[Stored data entries]
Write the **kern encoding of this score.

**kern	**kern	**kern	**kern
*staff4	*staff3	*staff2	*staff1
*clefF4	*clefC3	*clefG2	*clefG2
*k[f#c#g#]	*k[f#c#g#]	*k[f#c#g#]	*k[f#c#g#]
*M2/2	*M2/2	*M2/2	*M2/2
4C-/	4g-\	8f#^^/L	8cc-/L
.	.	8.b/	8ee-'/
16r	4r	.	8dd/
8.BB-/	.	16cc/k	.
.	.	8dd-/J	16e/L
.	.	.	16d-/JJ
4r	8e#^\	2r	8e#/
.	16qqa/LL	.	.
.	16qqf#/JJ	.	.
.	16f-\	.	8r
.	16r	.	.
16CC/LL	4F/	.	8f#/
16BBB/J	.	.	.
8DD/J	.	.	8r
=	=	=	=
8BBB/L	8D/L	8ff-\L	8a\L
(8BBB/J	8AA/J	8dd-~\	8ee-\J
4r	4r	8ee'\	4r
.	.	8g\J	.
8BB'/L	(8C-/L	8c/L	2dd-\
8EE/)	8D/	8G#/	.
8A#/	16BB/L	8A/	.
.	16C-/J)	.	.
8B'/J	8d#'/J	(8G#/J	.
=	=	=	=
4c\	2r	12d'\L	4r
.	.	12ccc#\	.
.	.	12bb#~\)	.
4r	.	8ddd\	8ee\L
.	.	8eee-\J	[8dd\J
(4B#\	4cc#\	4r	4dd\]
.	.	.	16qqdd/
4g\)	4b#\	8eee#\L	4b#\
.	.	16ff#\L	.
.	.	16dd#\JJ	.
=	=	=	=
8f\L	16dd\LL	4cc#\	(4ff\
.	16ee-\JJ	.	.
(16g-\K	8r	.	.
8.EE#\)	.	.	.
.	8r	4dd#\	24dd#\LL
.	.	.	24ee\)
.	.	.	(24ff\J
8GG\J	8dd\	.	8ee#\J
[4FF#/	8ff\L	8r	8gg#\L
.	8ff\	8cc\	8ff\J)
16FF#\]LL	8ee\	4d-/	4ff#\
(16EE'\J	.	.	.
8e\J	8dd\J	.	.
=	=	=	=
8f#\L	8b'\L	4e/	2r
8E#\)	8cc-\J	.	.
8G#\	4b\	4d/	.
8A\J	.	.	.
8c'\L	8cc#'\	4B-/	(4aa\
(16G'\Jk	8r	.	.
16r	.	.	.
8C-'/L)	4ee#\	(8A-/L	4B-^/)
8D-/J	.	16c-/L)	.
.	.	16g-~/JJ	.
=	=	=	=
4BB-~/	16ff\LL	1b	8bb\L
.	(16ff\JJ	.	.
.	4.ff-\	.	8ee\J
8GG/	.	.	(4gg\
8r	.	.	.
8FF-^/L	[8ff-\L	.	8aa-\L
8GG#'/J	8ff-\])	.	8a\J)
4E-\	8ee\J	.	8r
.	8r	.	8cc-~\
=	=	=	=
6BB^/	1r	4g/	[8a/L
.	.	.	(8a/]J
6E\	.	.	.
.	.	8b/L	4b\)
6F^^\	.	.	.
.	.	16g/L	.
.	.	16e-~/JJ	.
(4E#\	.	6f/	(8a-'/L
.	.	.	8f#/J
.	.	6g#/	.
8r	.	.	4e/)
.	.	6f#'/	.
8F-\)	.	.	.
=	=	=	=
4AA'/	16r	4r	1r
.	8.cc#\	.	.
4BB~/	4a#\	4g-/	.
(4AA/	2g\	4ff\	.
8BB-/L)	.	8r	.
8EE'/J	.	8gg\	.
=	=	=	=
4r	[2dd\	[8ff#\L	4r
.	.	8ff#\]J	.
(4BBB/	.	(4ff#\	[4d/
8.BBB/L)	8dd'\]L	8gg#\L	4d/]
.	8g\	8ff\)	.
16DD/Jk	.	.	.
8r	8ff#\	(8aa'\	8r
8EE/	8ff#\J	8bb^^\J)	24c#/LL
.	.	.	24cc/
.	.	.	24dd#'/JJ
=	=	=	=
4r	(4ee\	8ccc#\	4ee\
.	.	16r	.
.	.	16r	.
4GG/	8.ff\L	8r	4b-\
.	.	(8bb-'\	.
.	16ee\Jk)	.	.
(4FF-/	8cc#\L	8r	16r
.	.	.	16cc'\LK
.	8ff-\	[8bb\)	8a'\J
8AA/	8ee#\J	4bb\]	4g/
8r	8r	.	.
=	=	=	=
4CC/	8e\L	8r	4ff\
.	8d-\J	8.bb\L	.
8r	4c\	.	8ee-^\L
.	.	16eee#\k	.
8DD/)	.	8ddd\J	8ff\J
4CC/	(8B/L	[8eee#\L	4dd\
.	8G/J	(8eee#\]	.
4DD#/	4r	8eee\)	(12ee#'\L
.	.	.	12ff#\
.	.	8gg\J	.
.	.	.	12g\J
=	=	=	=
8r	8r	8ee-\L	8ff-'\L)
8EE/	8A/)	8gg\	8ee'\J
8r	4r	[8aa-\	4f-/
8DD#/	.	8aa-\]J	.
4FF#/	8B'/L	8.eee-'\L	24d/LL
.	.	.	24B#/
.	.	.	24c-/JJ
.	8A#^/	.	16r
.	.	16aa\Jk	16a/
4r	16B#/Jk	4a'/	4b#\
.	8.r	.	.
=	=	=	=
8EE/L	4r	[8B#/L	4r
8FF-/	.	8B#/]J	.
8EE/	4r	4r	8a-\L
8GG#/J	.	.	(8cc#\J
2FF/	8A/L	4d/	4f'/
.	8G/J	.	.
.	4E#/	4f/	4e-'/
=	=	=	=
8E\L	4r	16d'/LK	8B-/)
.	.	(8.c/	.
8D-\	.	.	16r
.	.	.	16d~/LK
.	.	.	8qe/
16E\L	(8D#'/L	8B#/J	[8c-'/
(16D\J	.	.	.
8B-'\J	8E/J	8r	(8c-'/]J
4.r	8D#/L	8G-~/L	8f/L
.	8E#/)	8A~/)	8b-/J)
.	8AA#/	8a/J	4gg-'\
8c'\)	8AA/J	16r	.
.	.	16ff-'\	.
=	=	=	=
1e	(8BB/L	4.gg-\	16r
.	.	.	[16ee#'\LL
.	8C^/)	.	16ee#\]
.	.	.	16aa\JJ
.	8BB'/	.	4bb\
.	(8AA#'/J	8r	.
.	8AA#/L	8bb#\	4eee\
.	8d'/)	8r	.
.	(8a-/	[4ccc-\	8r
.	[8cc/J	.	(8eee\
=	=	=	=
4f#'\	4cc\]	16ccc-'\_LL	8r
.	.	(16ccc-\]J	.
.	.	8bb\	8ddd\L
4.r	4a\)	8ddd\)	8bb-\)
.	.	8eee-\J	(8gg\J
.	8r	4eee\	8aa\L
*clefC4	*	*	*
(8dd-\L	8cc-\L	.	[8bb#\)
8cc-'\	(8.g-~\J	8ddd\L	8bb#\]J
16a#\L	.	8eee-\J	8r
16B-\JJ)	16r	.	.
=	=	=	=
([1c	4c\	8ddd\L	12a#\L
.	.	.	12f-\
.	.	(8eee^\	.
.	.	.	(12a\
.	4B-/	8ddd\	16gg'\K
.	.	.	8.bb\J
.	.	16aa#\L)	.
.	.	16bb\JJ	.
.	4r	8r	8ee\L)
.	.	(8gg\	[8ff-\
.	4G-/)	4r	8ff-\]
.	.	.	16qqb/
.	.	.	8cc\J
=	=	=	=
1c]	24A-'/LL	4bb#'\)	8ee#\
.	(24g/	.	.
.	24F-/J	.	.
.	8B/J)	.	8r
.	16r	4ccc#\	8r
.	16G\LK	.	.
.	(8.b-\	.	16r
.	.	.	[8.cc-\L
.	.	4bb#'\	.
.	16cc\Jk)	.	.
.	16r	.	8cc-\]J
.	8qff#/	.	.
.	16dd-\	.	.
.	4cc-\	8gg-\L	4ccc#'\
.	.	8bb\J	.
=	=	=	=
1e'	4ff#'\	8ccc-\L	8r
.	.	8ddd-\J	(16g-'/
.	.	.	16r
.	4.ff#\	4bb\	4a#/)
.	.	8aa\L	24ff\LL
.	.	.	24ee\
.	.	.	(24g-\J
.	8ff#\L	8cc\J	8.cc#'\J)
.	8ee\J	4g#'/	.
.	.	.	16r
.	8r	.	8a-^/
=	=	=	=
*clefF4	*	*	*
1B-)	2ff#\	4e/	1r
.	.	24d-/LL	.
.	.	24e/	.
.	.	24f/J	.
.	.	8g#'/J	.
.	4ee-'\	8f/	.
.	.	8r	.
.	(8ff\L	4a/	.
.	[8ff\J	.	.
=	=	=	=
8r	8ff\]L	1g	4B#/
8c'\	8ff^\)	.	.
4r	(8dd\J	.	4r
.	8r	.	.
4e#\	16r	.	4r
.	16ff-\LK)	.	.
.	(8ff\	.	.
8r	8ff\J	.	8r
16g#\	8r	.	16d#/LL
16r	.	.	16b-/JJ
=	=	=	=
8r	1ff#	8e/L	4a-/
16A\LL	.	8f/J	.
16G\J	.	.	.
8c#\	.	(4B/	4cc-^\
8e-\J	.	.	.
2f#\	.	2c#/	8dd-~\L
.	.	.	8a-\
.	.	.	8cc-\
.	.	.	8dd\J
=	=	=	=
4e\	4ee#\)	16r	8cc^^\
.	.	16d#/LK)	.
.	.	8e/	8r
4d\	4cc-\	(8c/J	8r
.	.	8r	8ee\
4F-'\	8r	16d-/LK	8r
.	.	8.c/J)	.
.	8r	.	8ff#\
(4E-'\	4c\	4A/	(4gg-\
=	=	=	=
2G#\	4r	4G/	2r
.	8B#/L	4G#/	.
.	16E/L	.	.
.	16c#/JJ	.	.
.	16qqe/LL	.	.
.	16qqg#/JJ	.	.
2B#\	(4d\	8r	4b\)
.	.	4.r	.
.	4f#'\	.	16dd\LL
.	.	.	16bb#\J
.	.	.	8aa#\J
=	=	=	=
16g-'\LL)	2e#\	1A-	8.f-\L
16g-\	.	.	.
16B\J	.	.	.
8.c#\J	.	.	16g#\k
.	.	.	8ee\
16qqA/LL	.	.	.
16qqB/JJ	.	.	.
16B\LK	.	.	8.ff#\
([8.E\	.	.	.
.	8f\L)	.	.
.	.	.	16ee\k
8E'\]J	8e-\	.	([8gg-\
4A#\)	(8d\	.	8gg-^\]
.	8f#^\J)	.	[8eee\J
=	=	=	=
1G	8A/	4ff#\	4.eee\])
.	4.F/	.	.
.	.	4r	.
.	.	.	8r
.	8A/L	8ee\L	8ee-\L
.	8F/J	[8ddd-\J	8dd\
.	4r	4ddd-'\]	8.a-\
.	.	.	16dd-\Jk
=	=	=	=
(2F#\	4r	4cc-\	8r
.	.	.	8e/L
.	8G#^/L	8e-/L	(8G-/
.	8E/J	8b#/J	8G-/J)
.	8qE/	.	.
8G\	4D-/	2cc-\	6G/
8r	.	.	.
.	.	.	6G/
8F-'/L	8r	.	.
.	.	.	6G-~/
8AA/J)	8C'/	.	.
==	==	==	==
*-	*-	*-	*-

◆ Task objective
Gather every line of the records above that contains the string "kern", and note that case counts.

◆ Answer to this task
Write the **kern encoding of this score.
**kern	**kern	**kern	**kern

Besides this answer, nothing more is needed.